■ **Work order**
The copy must match the data below line for line and contain no images.

■ **Records supplied**
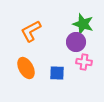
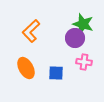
orange L-shape: rotated 15 degrees counterclockwise
purple circle: moved 1 px left, 4 px up
blue square: moved 1 px left
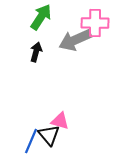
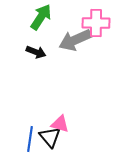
pink cross: moved 1 px right
black arrow: rotated 96 degrees clockwise
pink triangle: moved 3 px down
black triangle: moved 1 px right, 2 px down
blue line: moved 1 px left, 2 px up; rotated 15 degrees counterclockwise
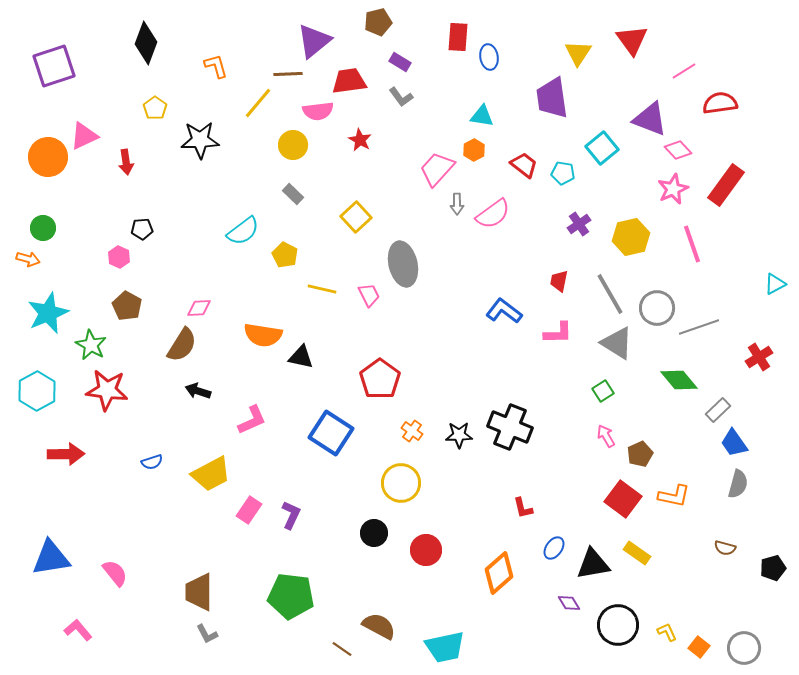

■ **Expected output**
orange L-shape: rotated 15 degrees counterclockwise
purple circle: moved 1 px left, 4 px up
blue square: moved 1 px left
pink cross: moved 1 px right
black arrow: rotated 96 degrees clockwise
pink triangle: moved 3 px down
black triangle: moved 1 px right, 2 px down
blue line: moved 1 px left, 2 px up; rotated 15 degrees counterclockwise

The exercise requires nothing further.